Assigned task :: With the pictures left out, write every entry down exactly.

Data for review ::
--- START ---

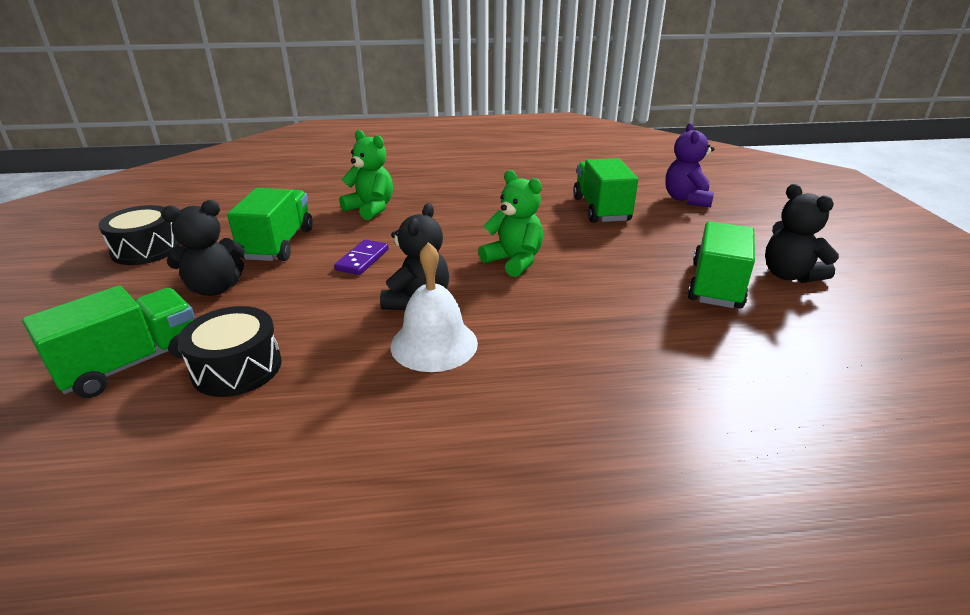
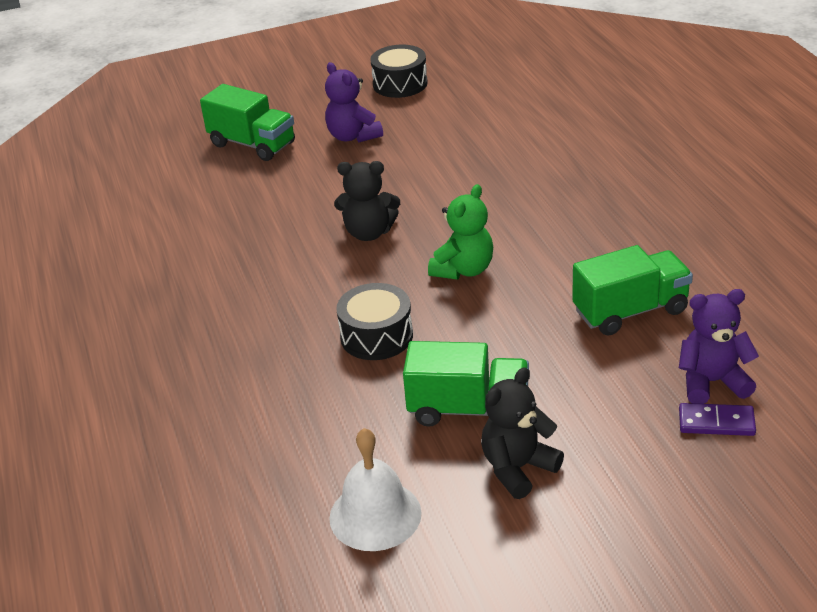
camera: 80 degrees right, 5 degrees up
(215, 288) = (353, 136): black teddy bear -> purple teddy bear
(237, 368) = (258, 183): black drum -> black drum (376, 336)
(278, 244) = (437, 137): green truck -> none
(362, 259) = (428, 186): purple domino -> purple domino (716, 422)
(371, 209) = (538, 159): green teddy bear -> none
(434, 344) = (309, 256): white bell -> white bell (375, 515)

--- END ---

Result ::
camera: 80 degrees right, 5 degrees up
(215, 288) = (353, 136): black teddy bear -> purple teddy bear
(237, 368) = (258, 183): black drum -> black drum (376, 336)
(278, 244) = (437, 137): green truck -> none
(362, 259) = (428, 186): purple domino -> purple domino (716, 422)
(371, 209) = (538, 159): green teddy bear -> none
(434, 344) = (309, 256): white bell -> white bell (375, 515)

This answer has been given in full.